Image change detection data

==============================

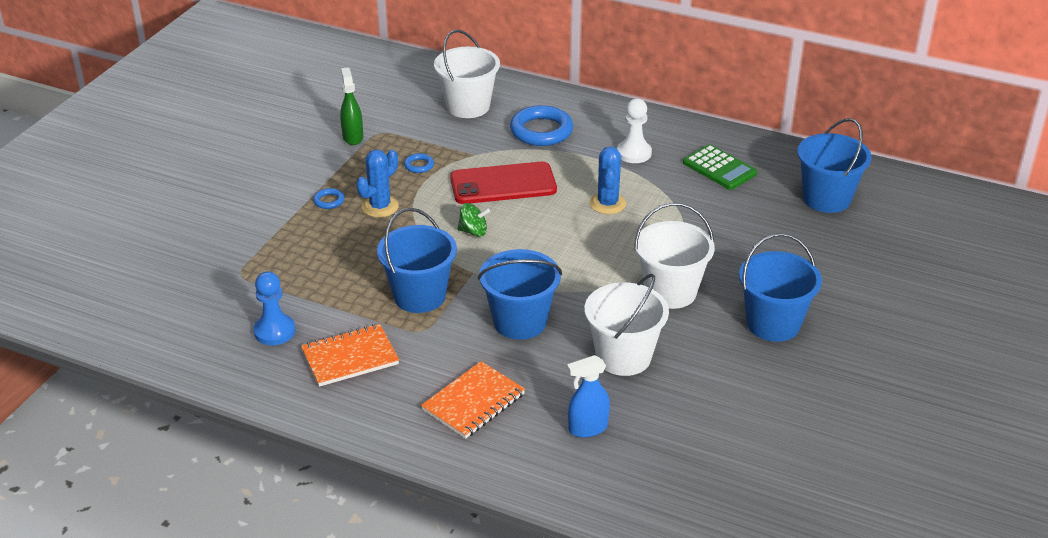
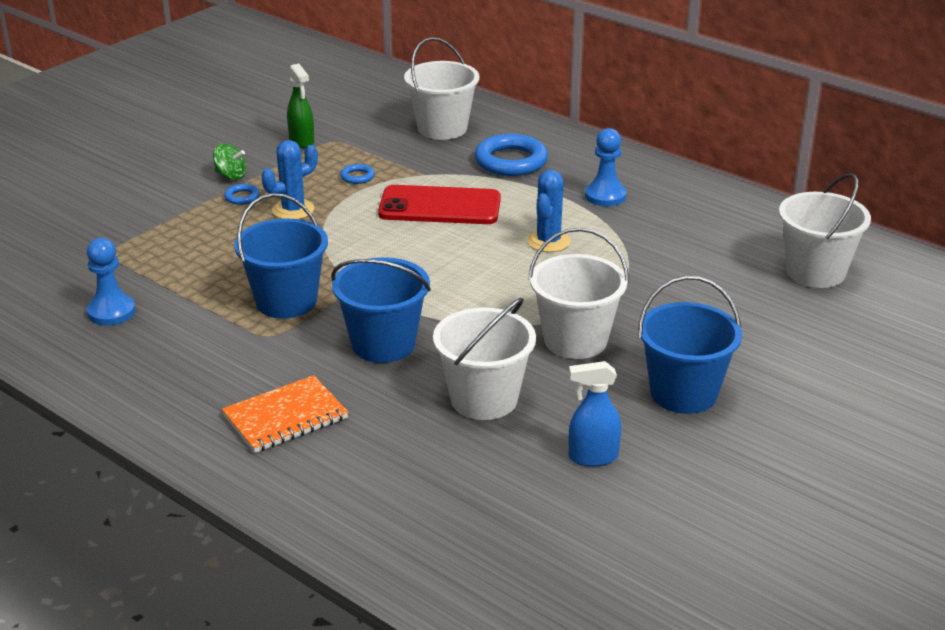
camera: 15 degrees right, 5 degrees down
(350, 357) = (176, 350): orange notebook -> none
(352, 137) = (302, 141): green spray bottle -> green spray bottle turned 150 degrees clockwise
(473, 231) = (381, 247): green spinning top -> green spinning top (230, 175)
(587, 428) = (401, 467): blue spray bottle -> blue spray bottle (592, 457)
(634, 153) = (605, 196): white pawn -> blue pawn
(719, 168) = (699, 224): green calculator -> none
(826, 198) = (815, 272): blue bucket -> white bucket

==============================

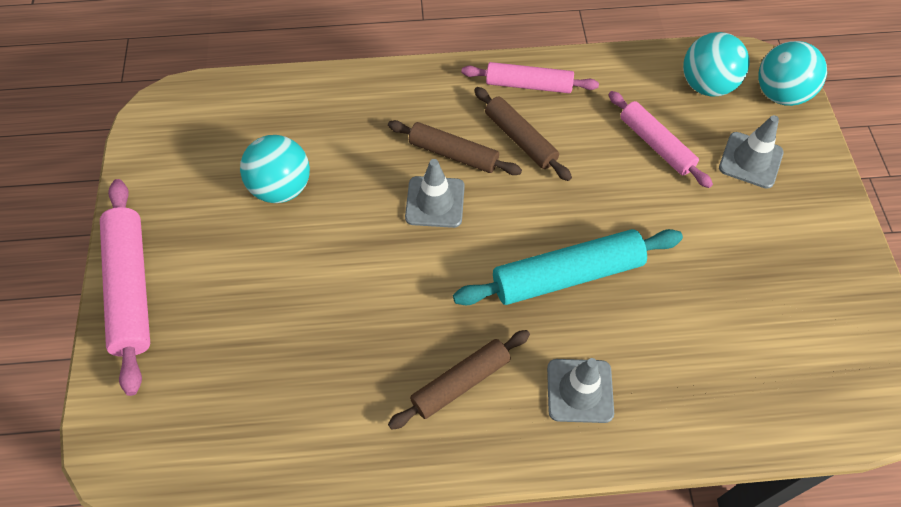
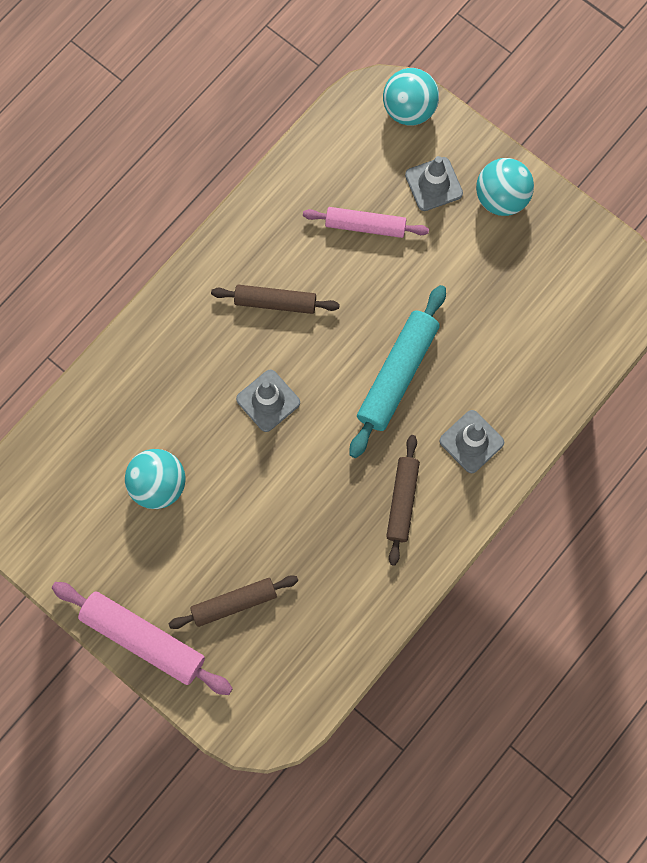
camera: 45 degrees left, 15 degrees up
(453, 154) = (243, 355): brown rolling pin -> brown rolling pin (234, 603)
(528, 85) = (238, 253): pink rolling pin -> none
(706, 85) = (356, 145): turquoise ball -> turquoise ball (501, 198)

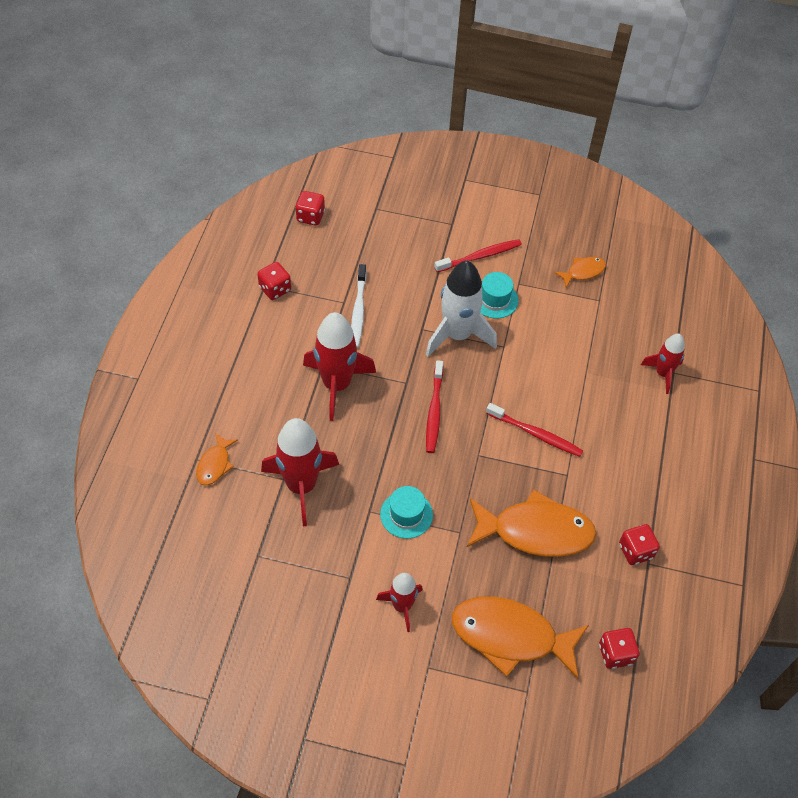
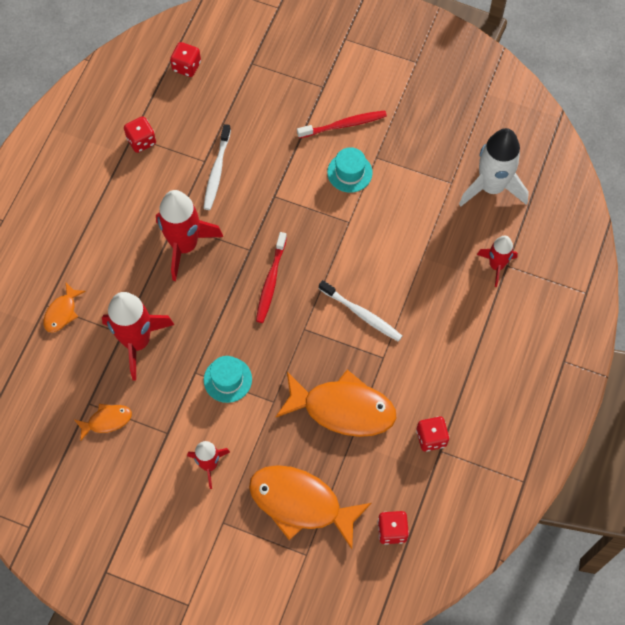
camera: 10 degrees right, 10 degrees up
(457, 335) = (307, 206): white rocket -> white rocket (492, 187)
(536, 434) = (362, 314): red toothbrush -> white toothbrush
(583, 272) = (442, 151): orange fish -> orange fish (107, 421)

==============================

▸ **EXERCISE GOAL**
Wherever a line in the entries holds "right", copy that line.

▸ **TASK ANSWER**
camera: 15 degrees right, 5 degrees down
camera: 10 degrees right, 10 degrees up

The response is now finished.